About this task: Retype the entries, please, from their first line to the line containing "R207: 560 (ADC, EXT) -> none", exactly and only those lines, minus the pictures.

=== Section Start ===

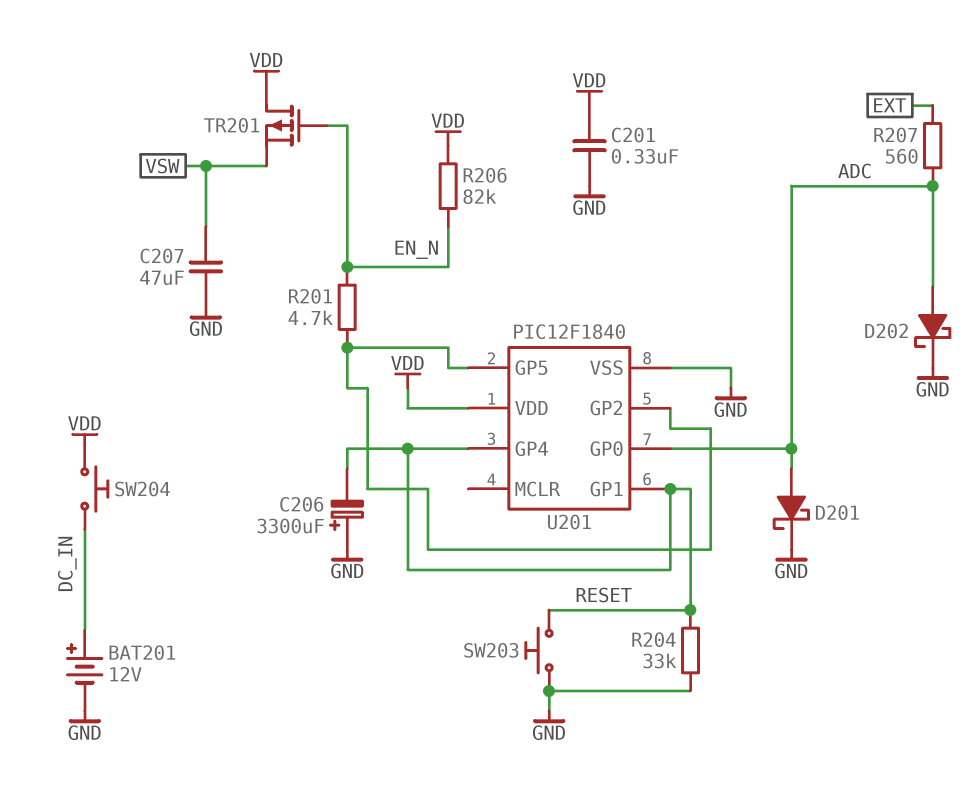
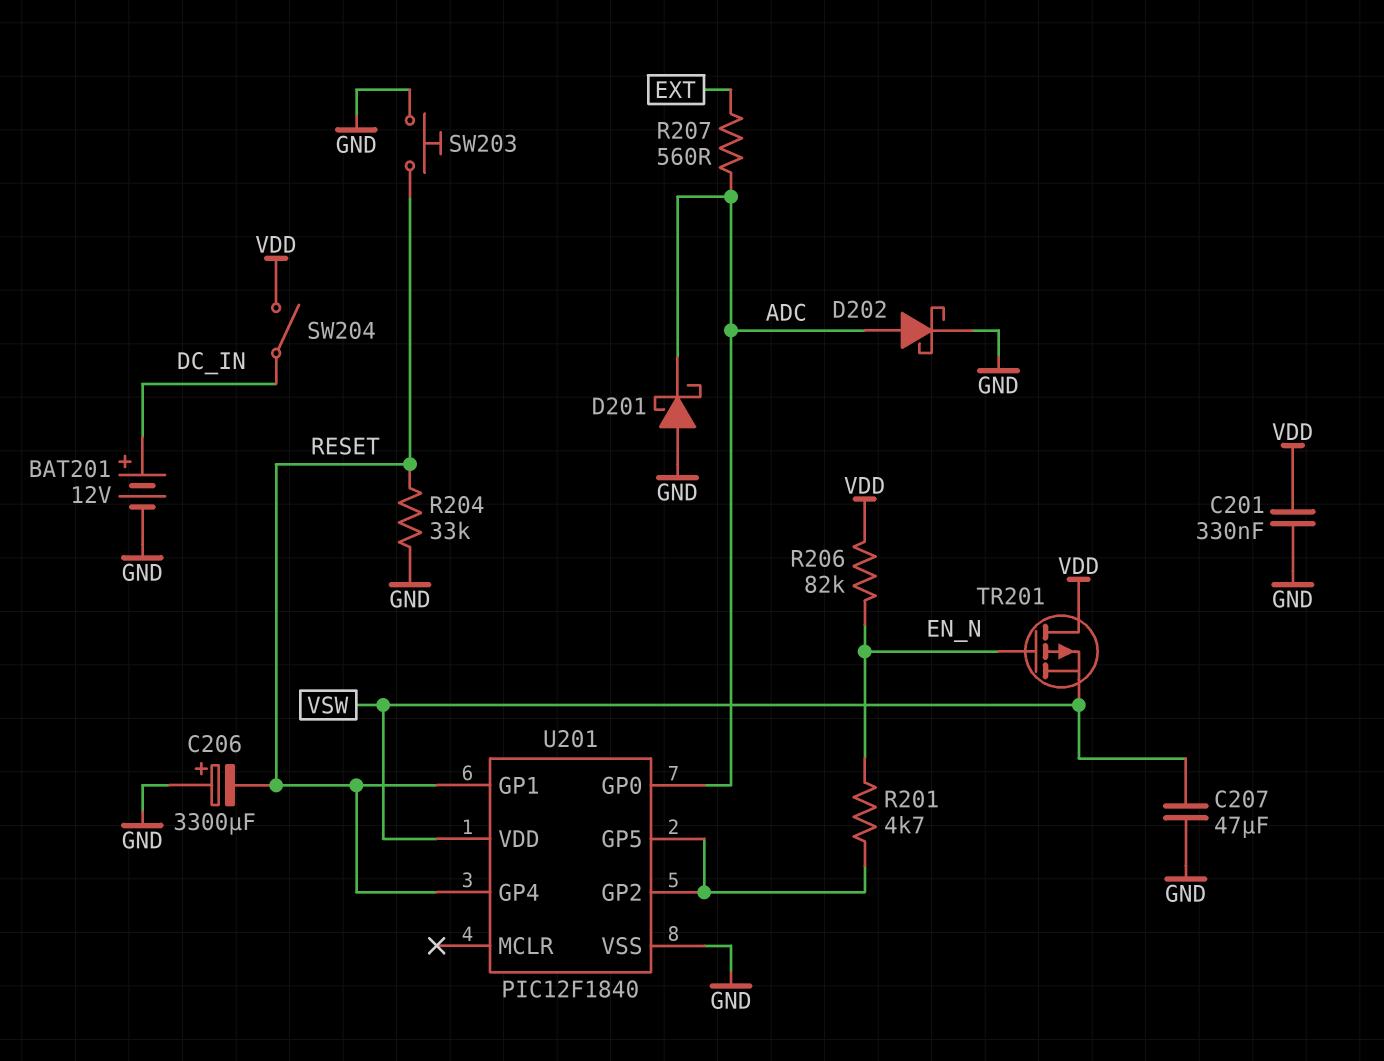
D201: schottky (A ADC, K GND) -> schottky (A GND, K ADC)
SW204: button (DC_IN, VDD) -> switch (DC_IN, VDD)
U201 pin VDD: VDD -> VSW

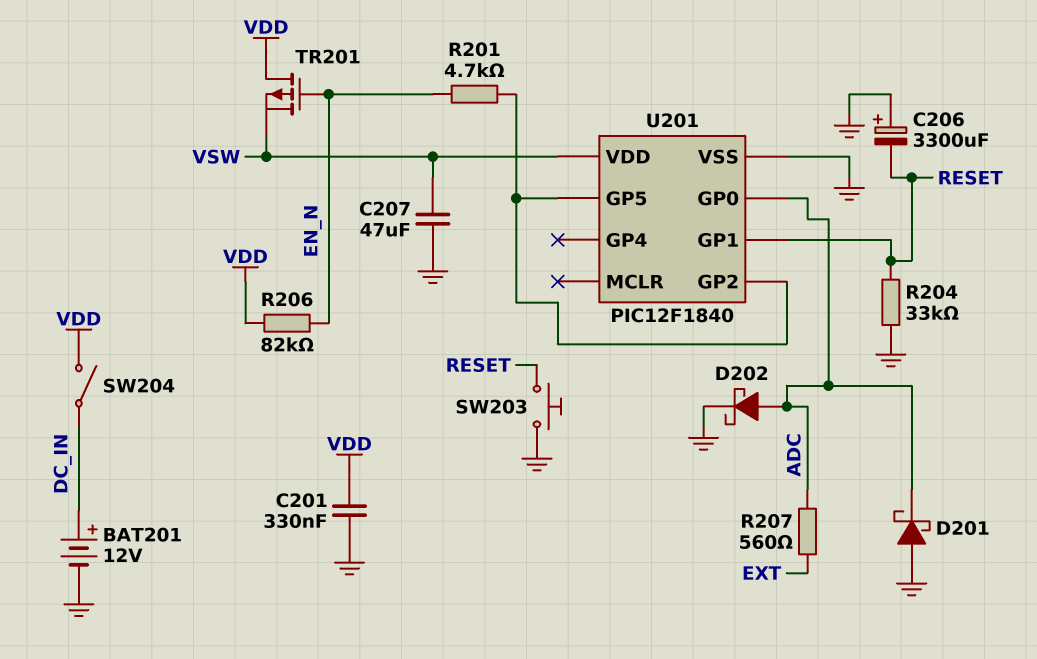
U201 pin GP4: RESET -> none

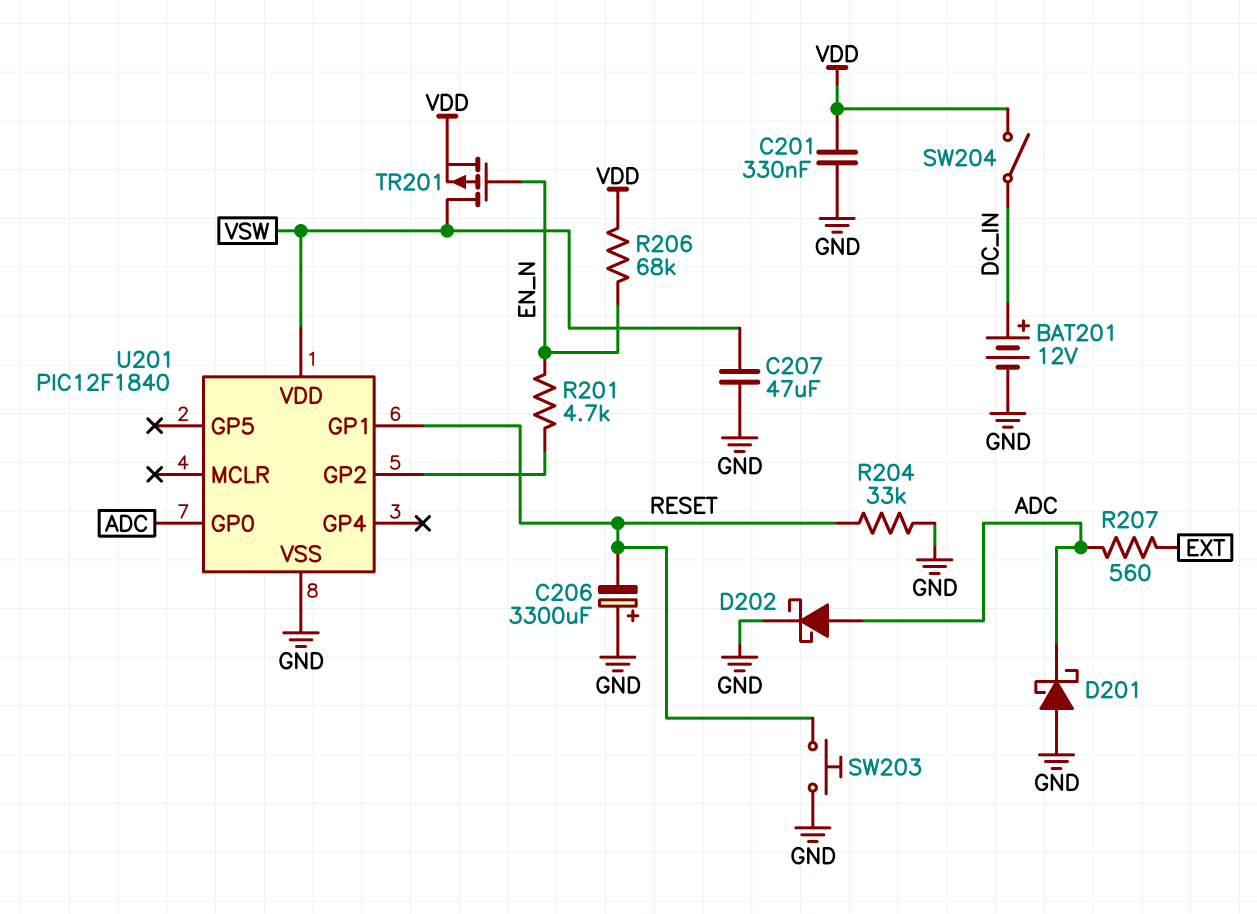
R206: 82k (EN_N, VDD) -> 68k (EN_N, VDD)
TR201: PMOS (G EN_N, D VDD, S VSW) -> PMOS (G EN_N, D VSW, S VDD)
U201 pin GP5: U201/GP2 -> none

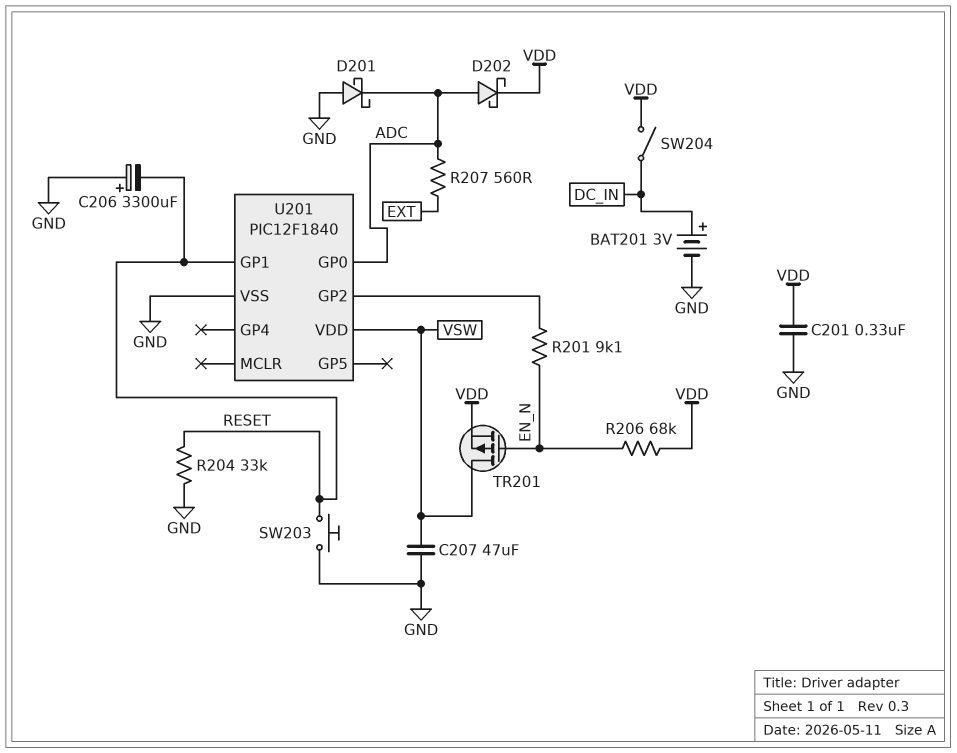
BAT201: 12V (plus DC_IN, minus GND) -> 3V (plus DC_IN, minus GND)
D202: schottky (A ADC, K GND) -> schottky (A ADC, K VDD)
R201: 4.7k (EN_N, U201/GP2) -> 9.1k (EN_N, U201/GP2)

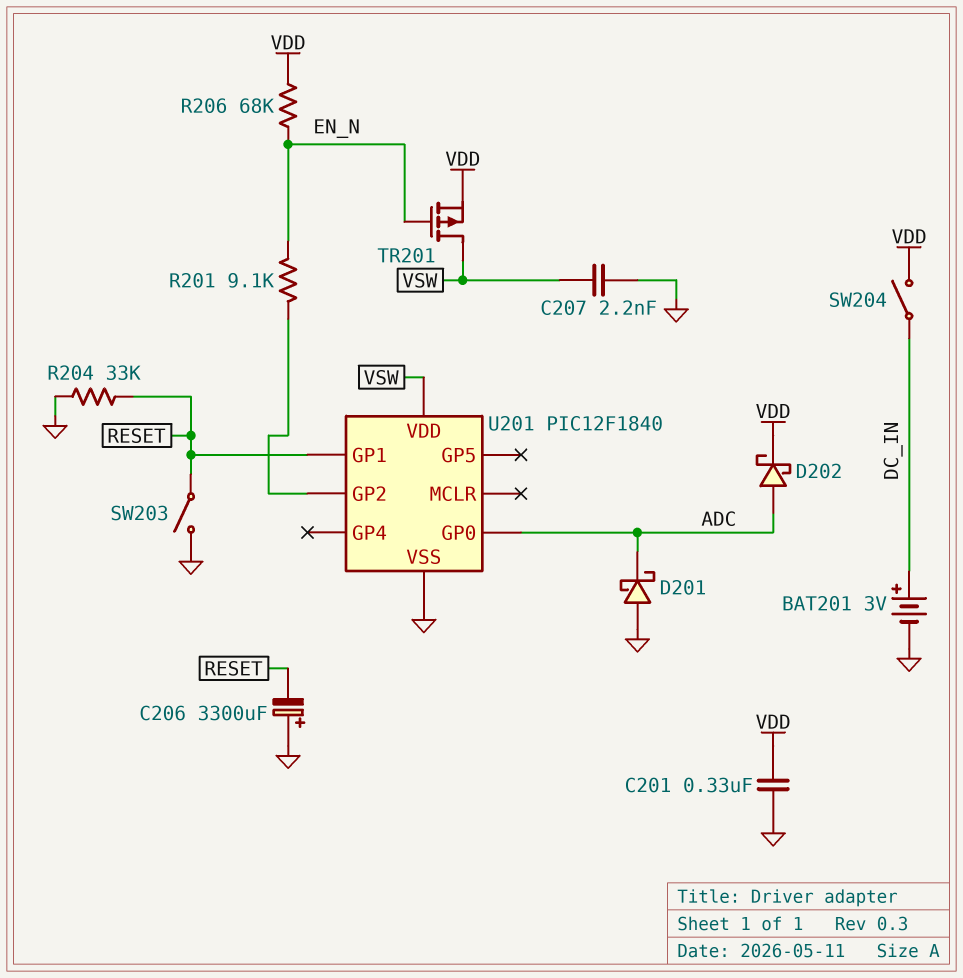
C207: 47uF (GND, VSW) -> 2.2nF (GND, VSW)
R207: 560 (ADC, EXT) -> none
SW203: button (GND, RESET) -> switch (GND, RESET)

=== Section End ===

Task answer:
D201: schottky (A ADC, K GND) -> schottky (A GND, K ADC)
SW204: button (DC_IN, VDD) -> switch (DC_IN, VDD)
U201 pin VDD: VDD -> VSW

U201 pin GP4: RESET -> none

R206: 82k (EN_N, VDD) -> 68k (EN_N, VDD)
TR201: PMOS (G EN_N, D VDD, S VSW) -> PMOS (G EN_N, D VSW, S VDD)
U201 pin GP5: U201/GP2 -> none

BAT201: 12V (plus DC_IN, minus GND) -> 3V (plus DC_IN, minus GND)
D202: schottky (A ADC, K GND) -> schottky (A ADC, K VDD)
R201: 4.7k (EN_N, U201/GP2) -> 9.1k (EN_N, U201/GP2)

C207: 47uF (GND, VSW) -> 2.2nF (GND, VSW)
R207: 560 (ADC, EXT) -> none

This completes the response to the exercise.